* [What you need to do]
Only the lines from the one with "delete | red" to the end of the records are wanted, each repeated exactly, both ends included.

* [Data extracts]

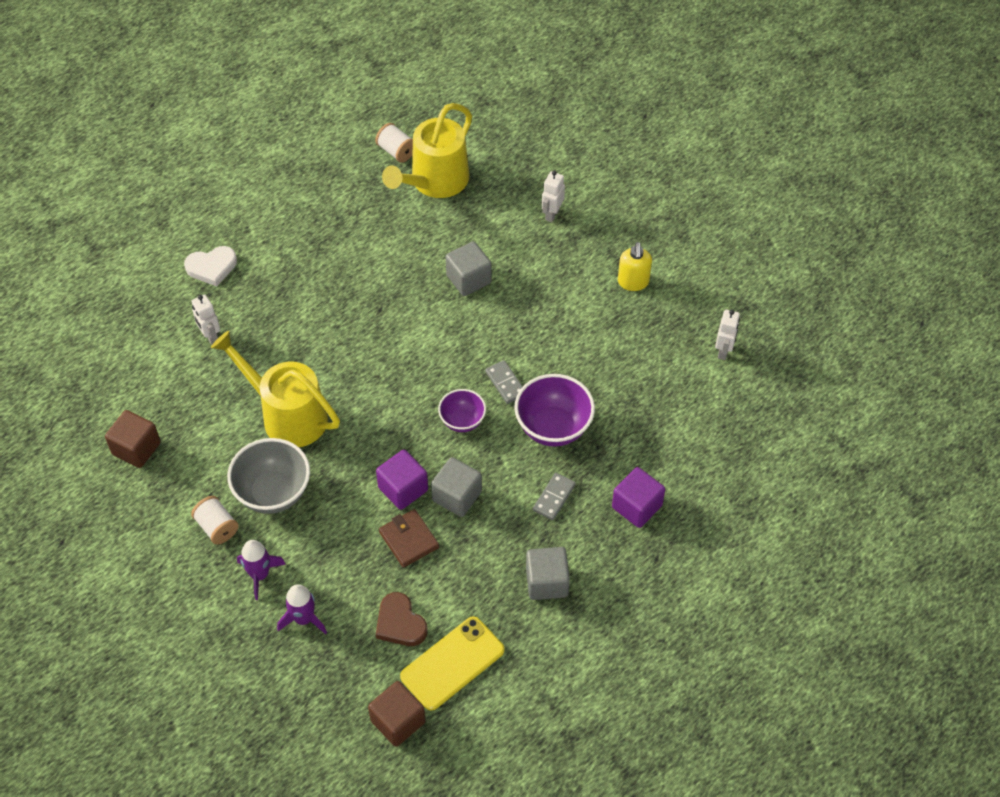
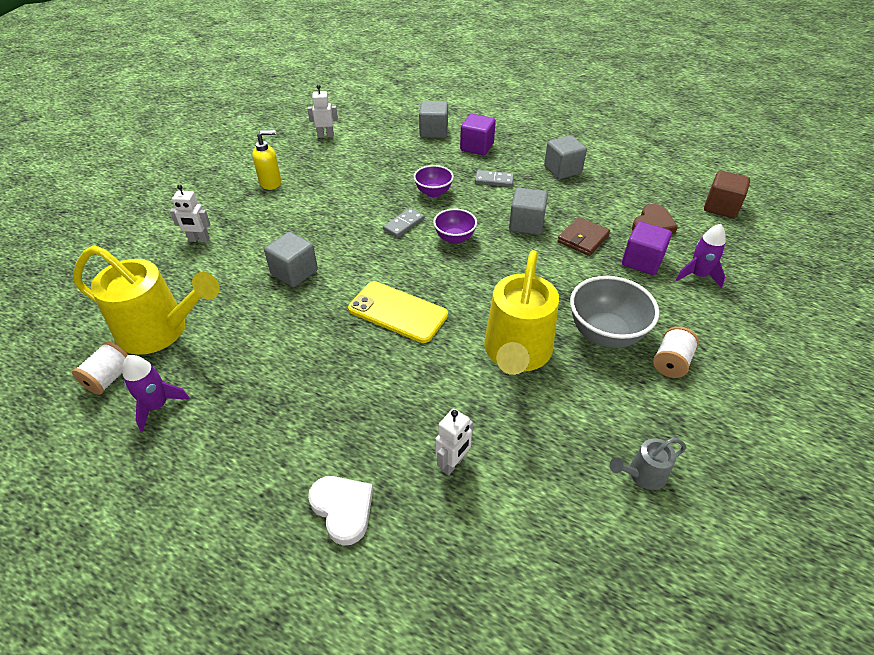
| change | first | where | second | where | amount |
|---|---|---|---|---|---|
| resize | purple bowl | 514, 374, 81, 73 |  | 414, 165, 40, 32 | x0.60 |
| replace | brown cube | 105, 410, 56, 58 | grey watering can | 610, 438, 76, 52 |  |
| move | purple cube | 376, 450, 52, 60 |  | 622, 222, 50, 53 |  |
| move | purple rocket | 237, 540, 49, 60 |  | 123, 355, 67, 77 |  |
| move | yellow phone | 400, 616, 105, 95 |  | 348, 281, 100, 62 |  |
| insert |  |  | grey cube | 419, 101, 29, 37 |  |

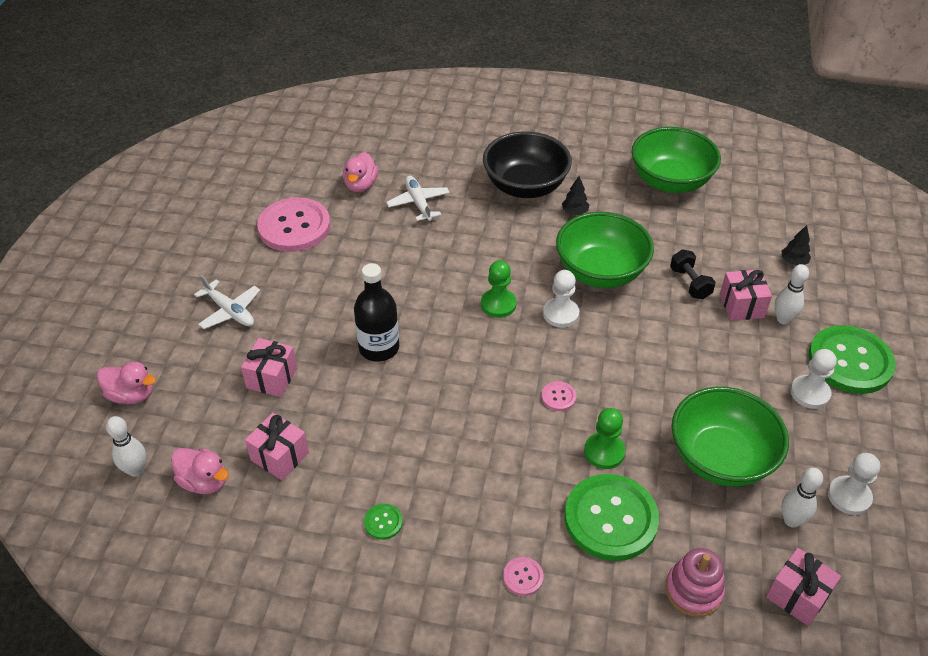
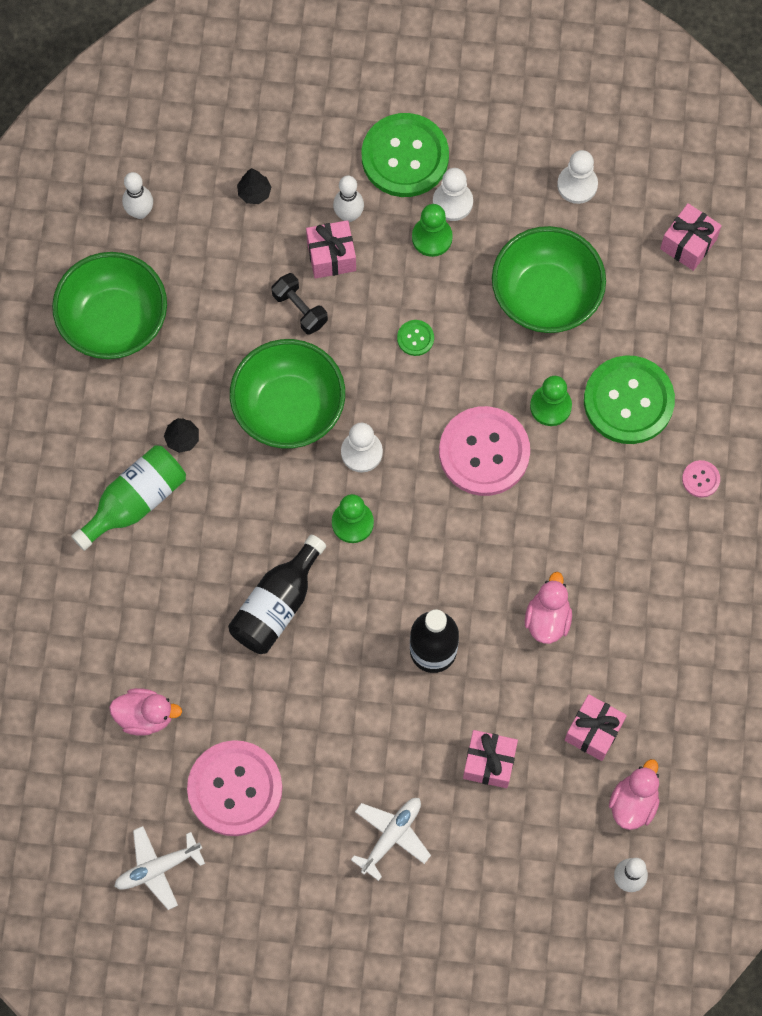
| change | first | where | second | where | amount |
|---|---|---|---|---|---|
| replace | black bowl | 483, 131, 89, 67 | green bottle | 71, 445, 115, 106 |  |
| move | white plane | 386, 176, 64, 45 |  | 114, 826, 91, 84 |  |
| rotate | black dumbbell | 670, 249, 46, 50 |  | 272, 273, 56, 62 | 75 degrees clockwise |
| move | pink duck | 97, 361, 59, 43 |  | 525, 572, 47, 72 |  |
| resize | pink button | 541, 381, 35, 30 |  | 439, 406, 91, 90 | x2.42 |
| move | white bowling pin | 781, 468, 42, 60 |  | 122, 172, 31, 47 |  |
| move | green button | 364, 504, 39, 36 |  | 397, 320, 37, 36 |  |
| delete | pink stacking toy | 665, 548, 60, 69 |  |  |  |
| insert |  |  | green pawn | 412, 204, 41, 53 |  |
| insert |  |  | black bottle | 228, 535, 98, 119 |  |

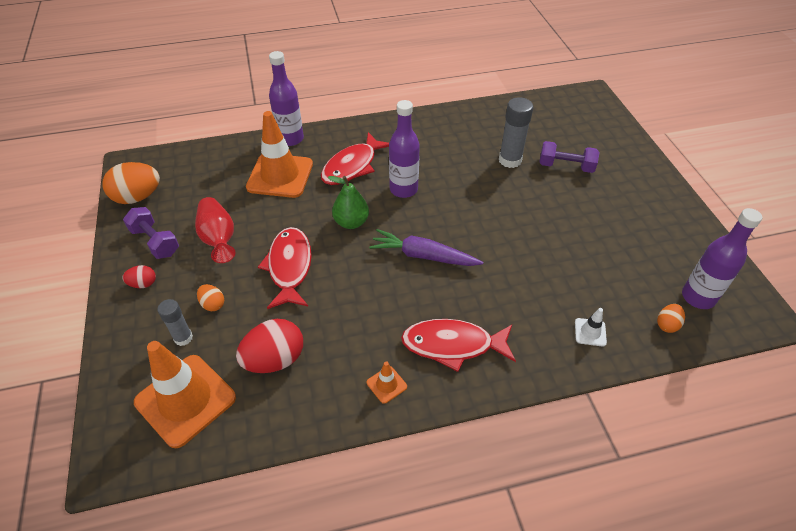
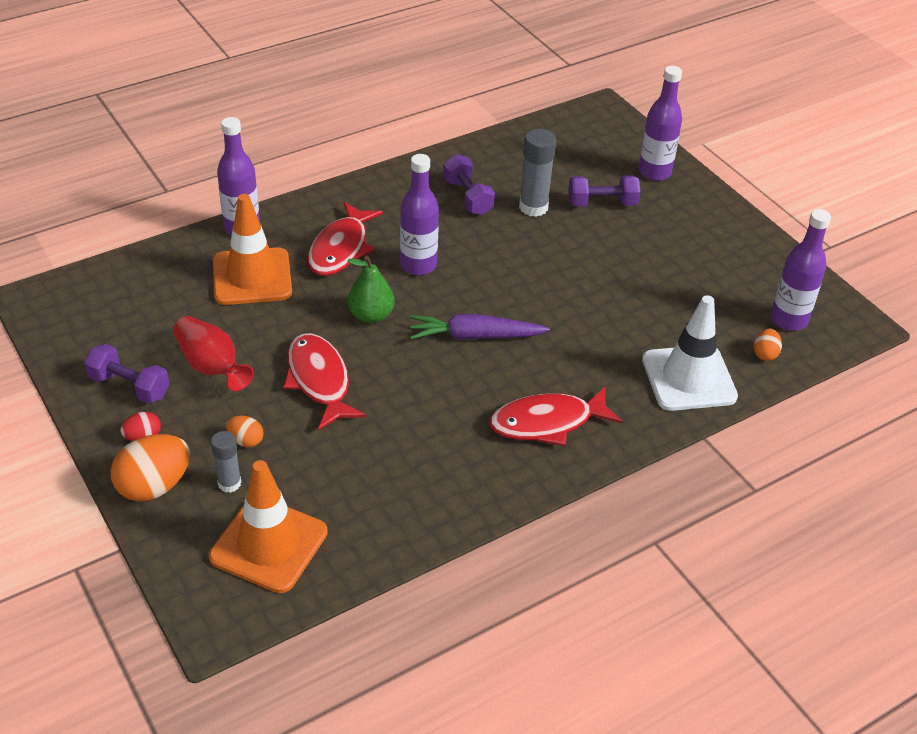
| change | first | where | second | where | amount |
|---|---|---|---|---|---|
| move | orange egg | 103, 162, 57, 42 |  | 110, 434, 80, 67 |  |
| resize | white traffic cone | 575, 308, 32, 39 |  | 642, 295, 96, 116 | x2.38 |
| delete | red egg | 236, 319, 67, 54 |  |  |  |
| delete | orange traffic cone | 367, 361, 40, 43 |  |  |  |
| insert |  |  | purple bottle | 639, 66, 43, 115 |  |
| insert |  |  | purple dumbbell | 443, 154, 52, 61 |  |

* [Expected answer]
| delete | red egg | 236, 319, 67, 54 |  |  |  |
| delete | orange traffic cone | 367, 361, 40, 43 |  |  |  |
| insert |  |  | purple bottle | 639, 66, 43, 115 |  |
| insert |  |  | purple dumbbell | 443, 154, 52, 61 |  |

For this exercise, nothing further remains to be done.